■ **Directions**
Lines to restate from the data below: from the one containing "RFID pin MISO: D7 -> D0" to the one containing "RFID pin SCK: D8 -> D6", both included. Give them again exactly, and only them.

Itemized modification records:

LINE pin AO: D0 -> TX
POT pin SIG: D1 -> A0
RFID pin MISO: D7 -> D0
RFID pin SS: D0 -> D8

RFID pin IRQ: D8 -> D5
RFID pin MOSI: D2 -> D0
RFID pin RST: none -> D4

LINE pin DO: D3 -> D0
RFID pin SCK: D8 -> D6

---

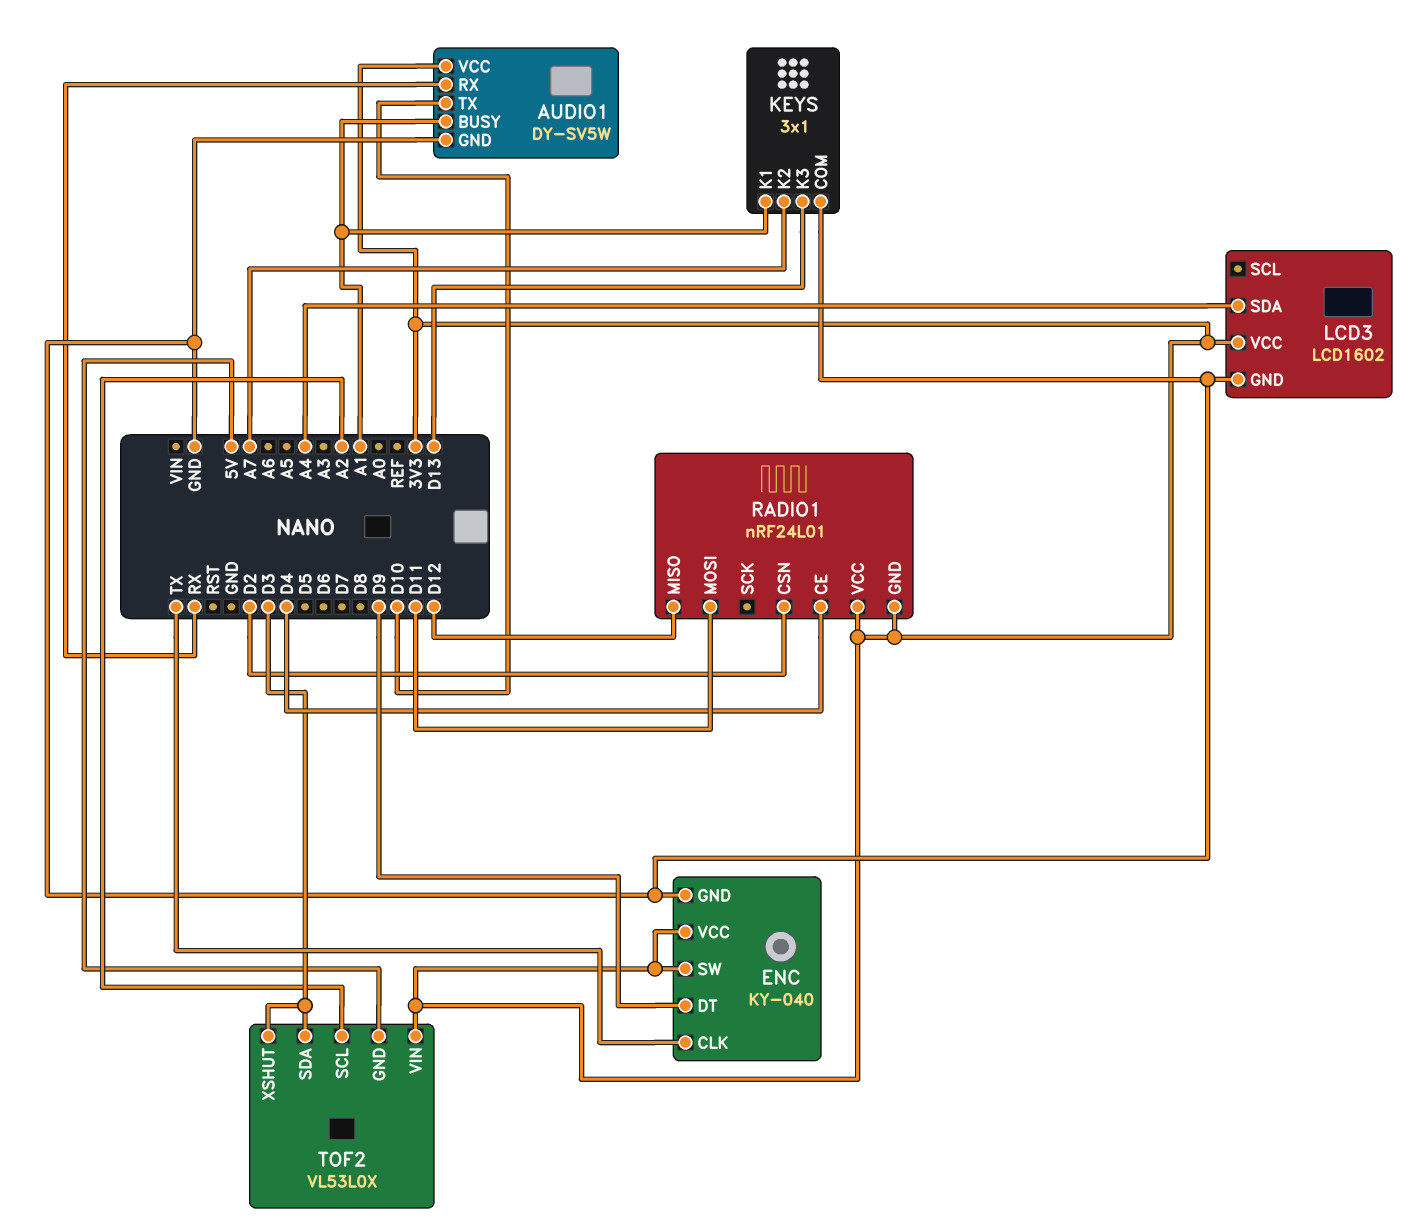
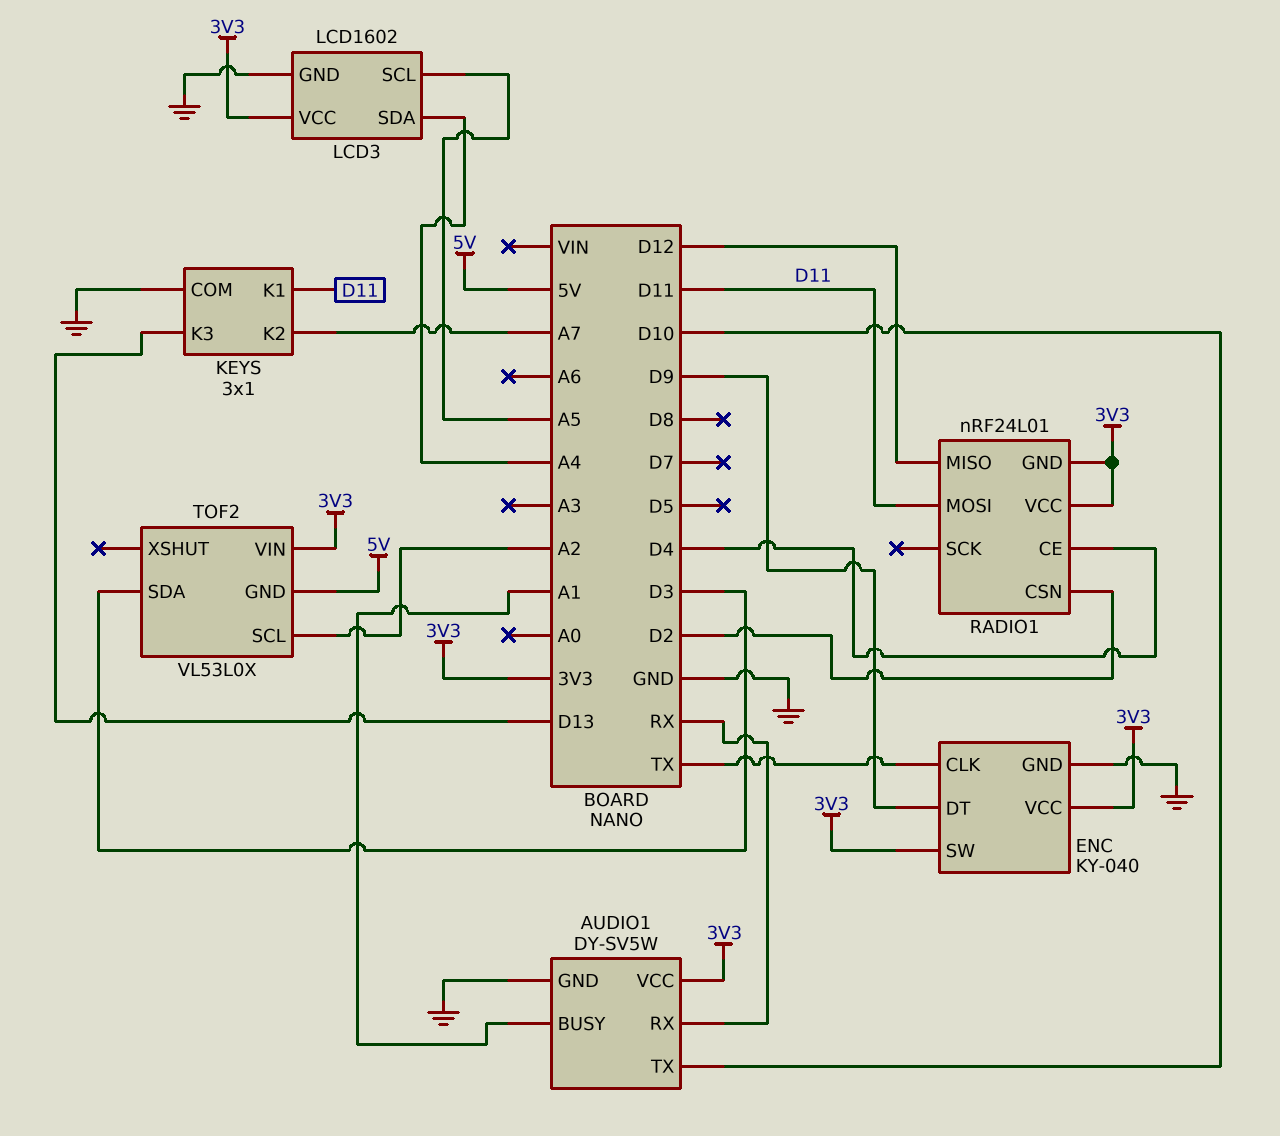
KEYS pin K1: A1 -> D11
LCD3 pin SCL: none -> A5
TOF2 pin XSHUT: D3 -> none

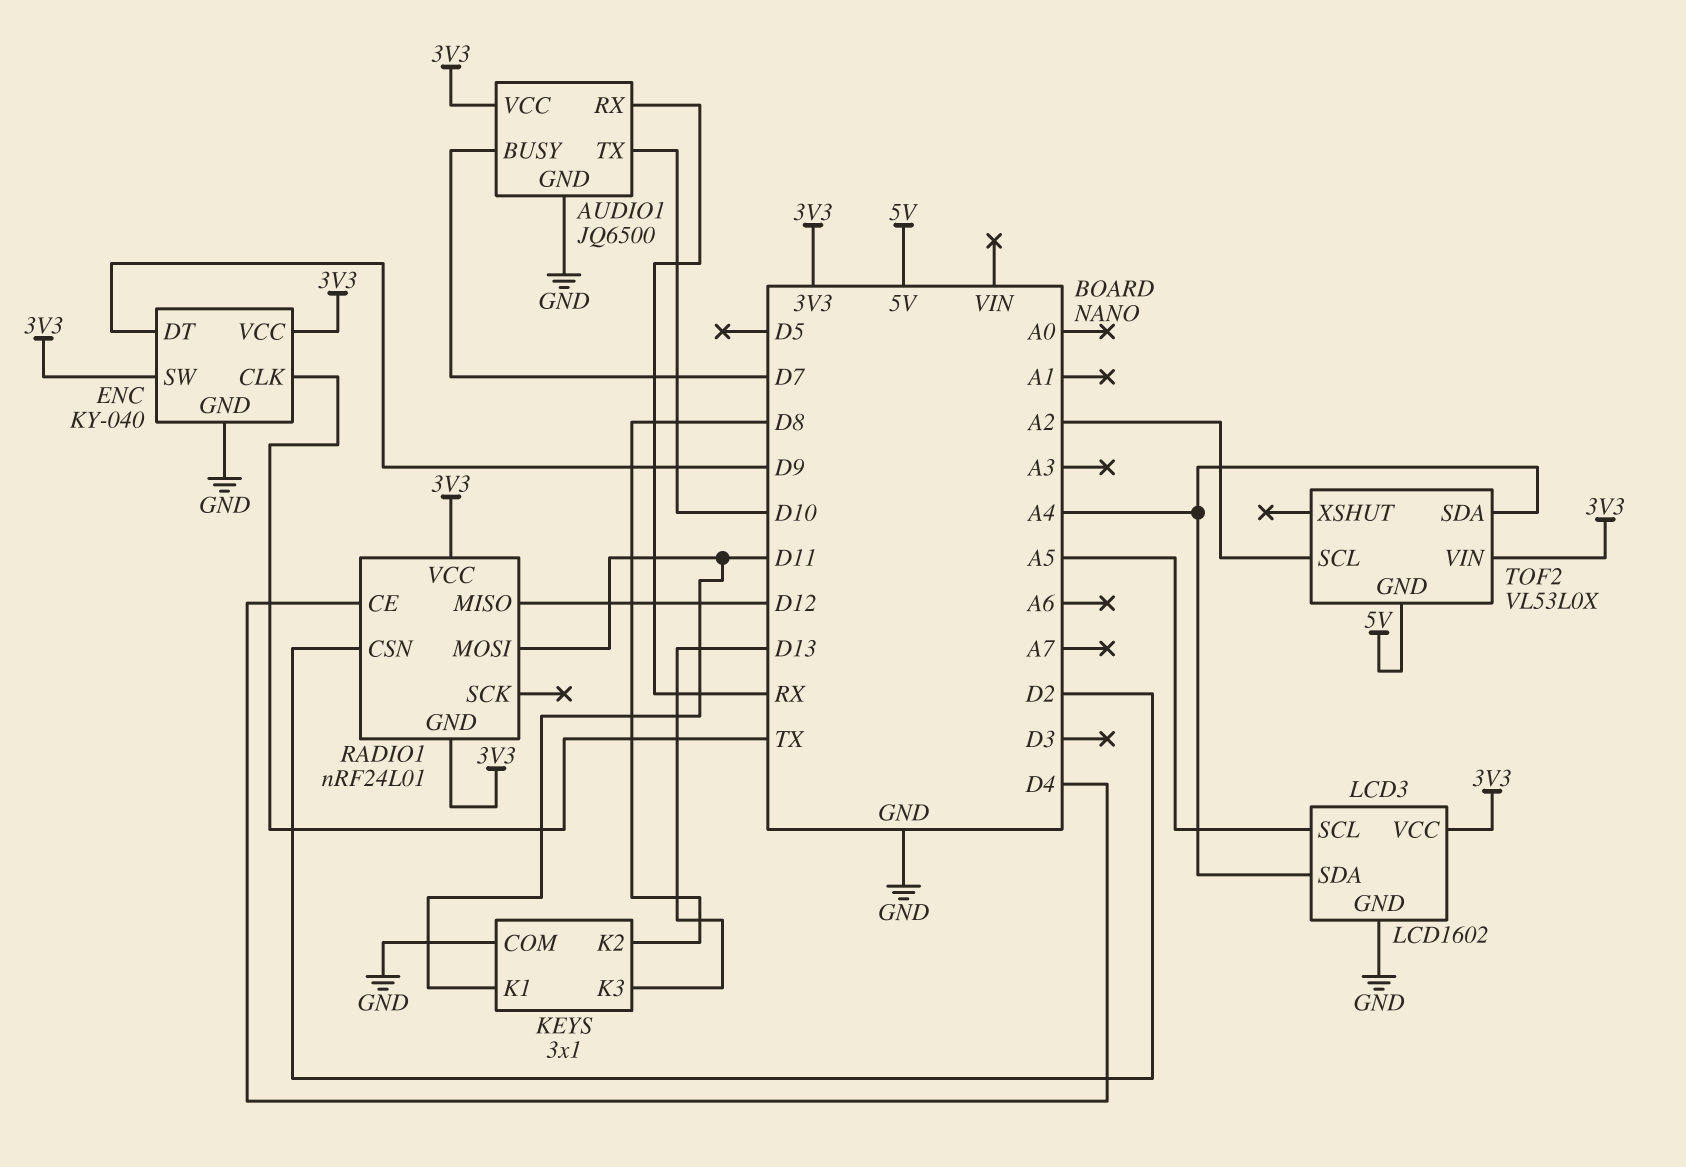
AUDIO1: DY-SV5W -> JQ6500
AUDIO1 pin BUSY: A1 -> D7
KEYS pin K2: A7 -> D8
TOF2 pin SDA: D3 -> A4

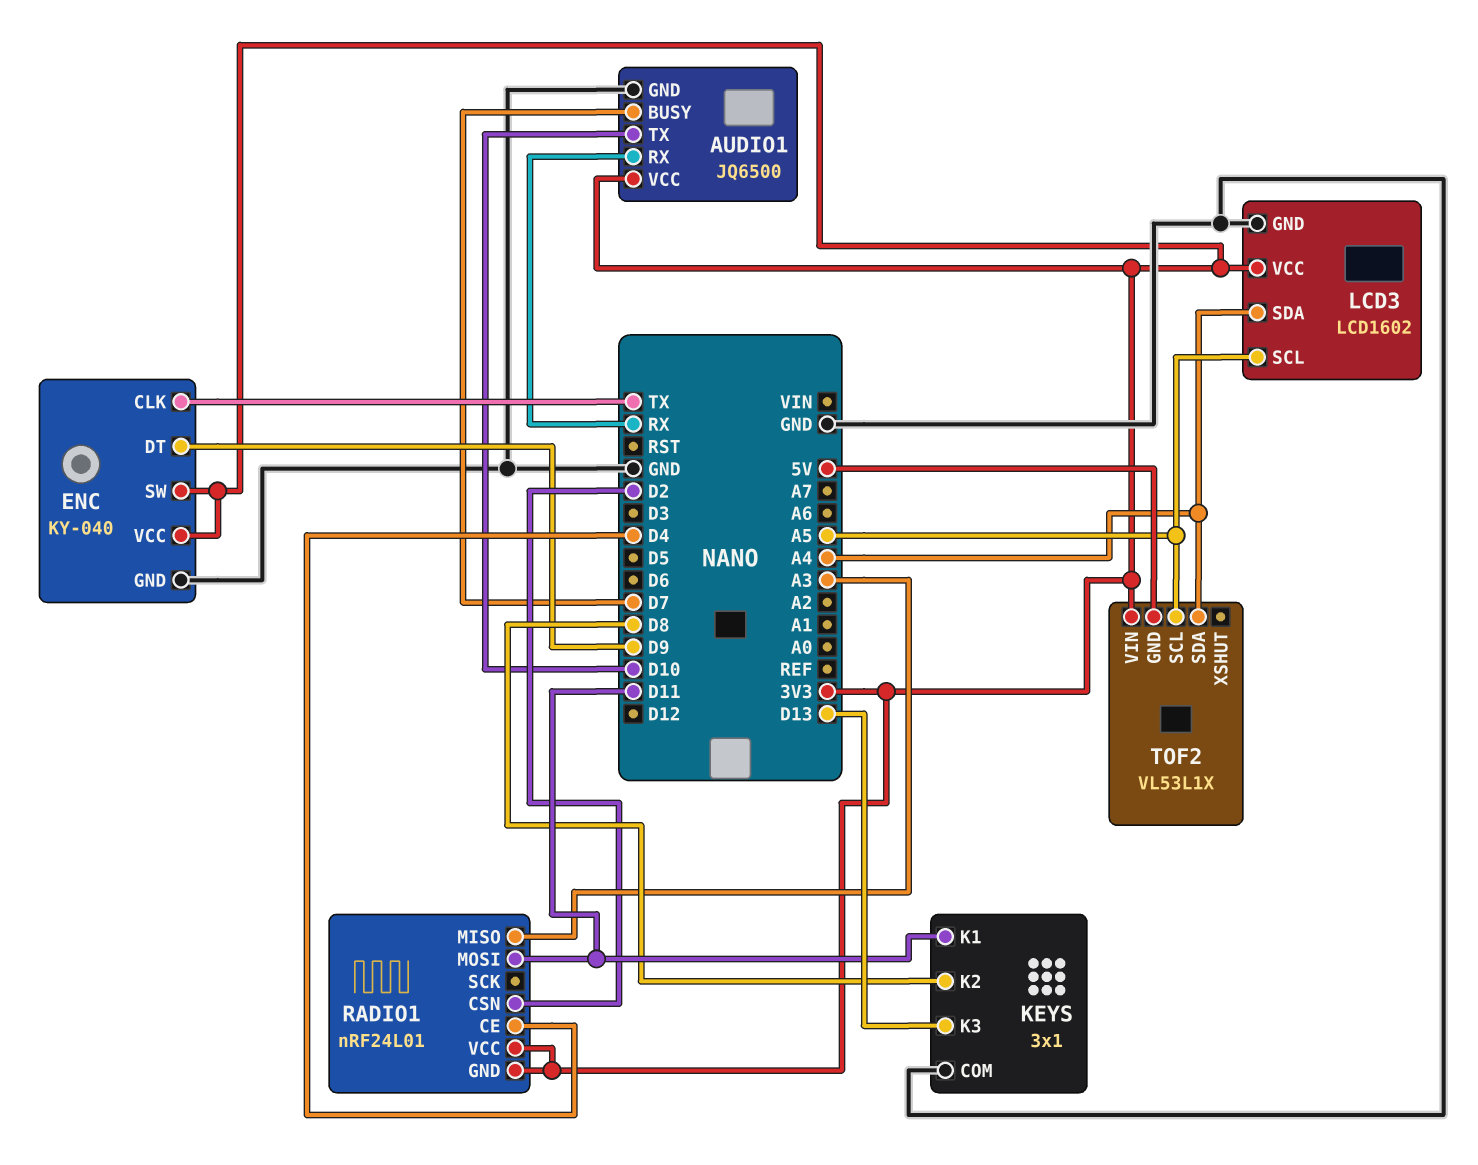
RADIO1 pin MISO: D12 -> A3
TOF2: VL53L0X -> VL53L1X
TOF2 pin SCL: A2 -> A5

■ **Answer to this problem**
RFID pin MISO: D7 -> D0
RFID pin SS: D0 -> D8

RFID pin IRQ: D8 -> D5
RFID pin MOSI: D2 -> D0
RFID pin RST: none -> D4

LINE pin DO: D3 -> D0
RFID pin SCK: D8 -> D6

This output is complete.